TASK ITEM: Apart from the pictures, every line below is to be set down exactly.

Stored data

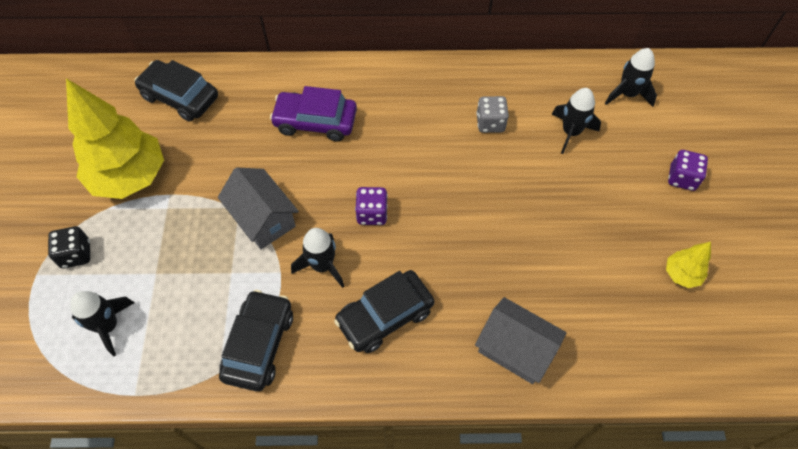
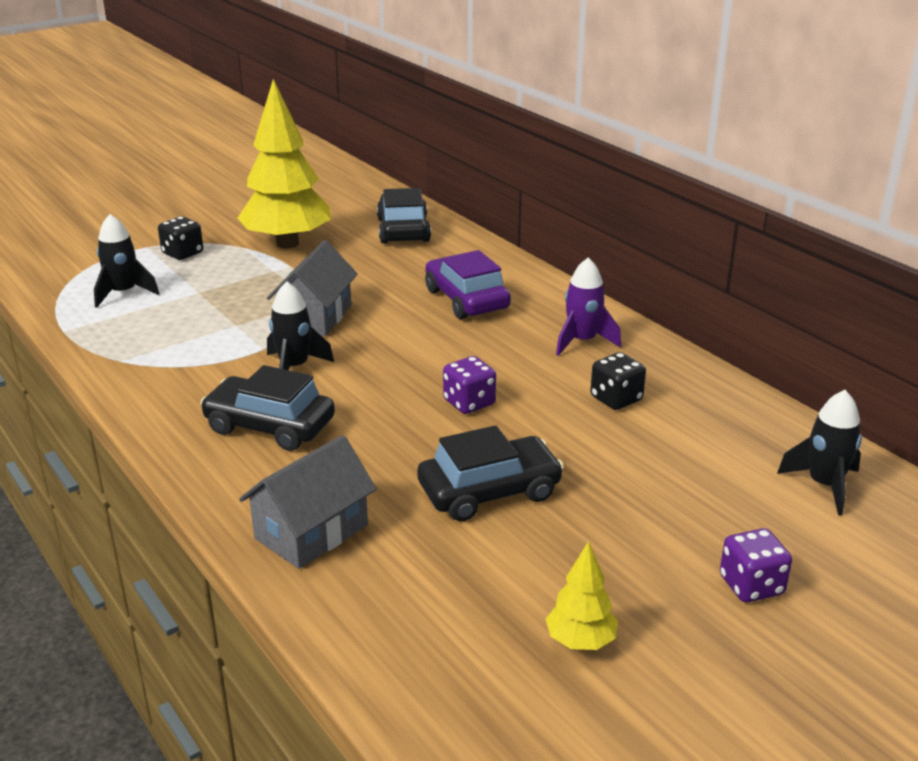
camera: 55 degrees right, 30 degrees down
(259, 345) = (168, 369): black car -> black car (489, 491)
(372, 214) = (391, 371): purple dice -> purple dice (469, 403)
(417, 98) = (582, 341): none -> purple rocket
(490, 123) = (616, 399): grey dice -> black dice
(515, 349) = (311, 531): grey house -> grey house turned 45 degrees clockwise
(571, 132) = (689, 461): black rocket -> none

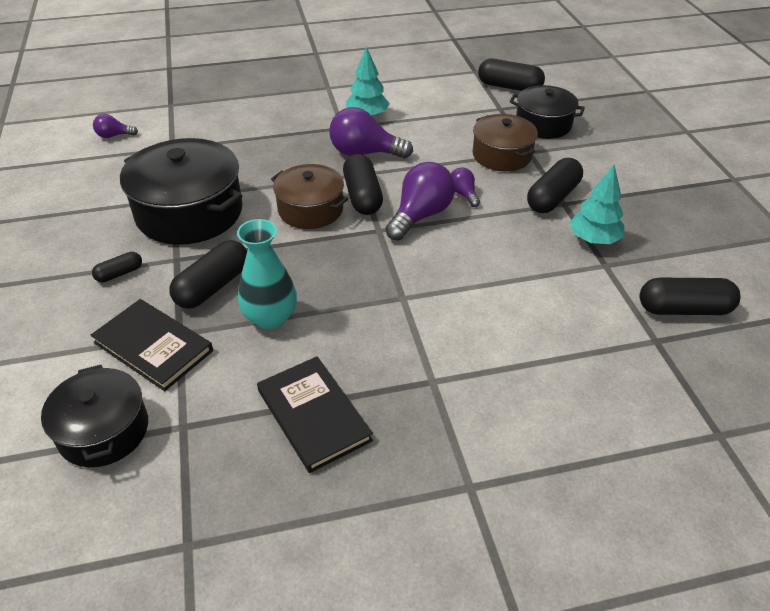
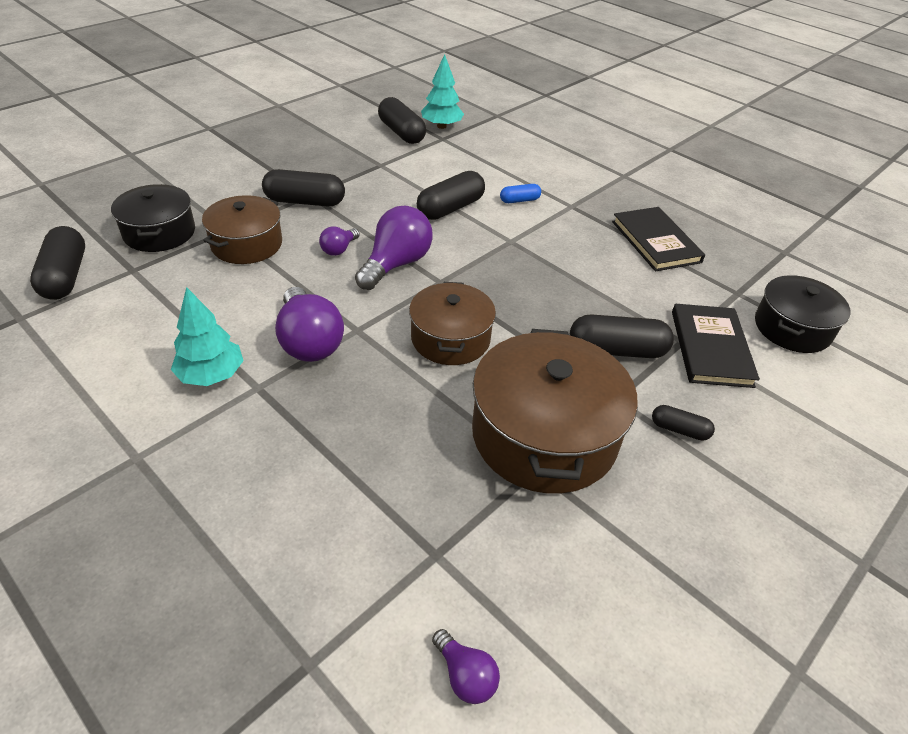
camera: 125 degrees left, 0 degrees up
(189, 212) = (544, 435): black pot -> brown pot
(270, 317) = (607, 298): turquoise vase -> none
(313, 415) = (655, 242): black book -> black book turned 45 degrees counterclockwise
(362, 196) = (396, 311): black capsule -> black capsule (450, 208)
(420, 216) = (396, 264): purple light bulb -> purple light bulb turned 120 degrees clockwise
(471, 341) = (519, 200): none -> blue capsule
(593, 239) = (352, 174): turquoise tree -> turquoise tree (441, 126)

WRITTEN SOLUTION:
camera: 55 degrees right, 30 degrees down
(259, 345) = (168, 369): black car -> black car (489, 491)
(372, 214) = (391, 371): purple dice -> purple dice (469, 403)
(417, 98) = (582, 341): none -> purple rocket
(490, 123) = (616, 399): grey dice -> black dice
(515, 349) = (311, 531): grey house -> grey house turned 45 degrees clockwise
(571, 132) = (689, 461): black rocket -> none

camera: 125 degrees left, 0 degrees up
(189, 212) = (544, 435): black pot -> brown pot
(270, 317) = (607, 298): turquoise vase -> none
(313, 415) = (655, 242): black book -> black book turned 45 degrees counterclockwise
(362, 196) = (396, 311): black capsule -> black capsule (450, 208)
(420, 216) = (396, 264): purple light bulb -> purple light bulb turned 120 degrees clockwise
(471, 341) = (519, 200): none -> blue capsule
(593, 239) = (352, 174): turquoise tree -> turquoise tree (441, 126)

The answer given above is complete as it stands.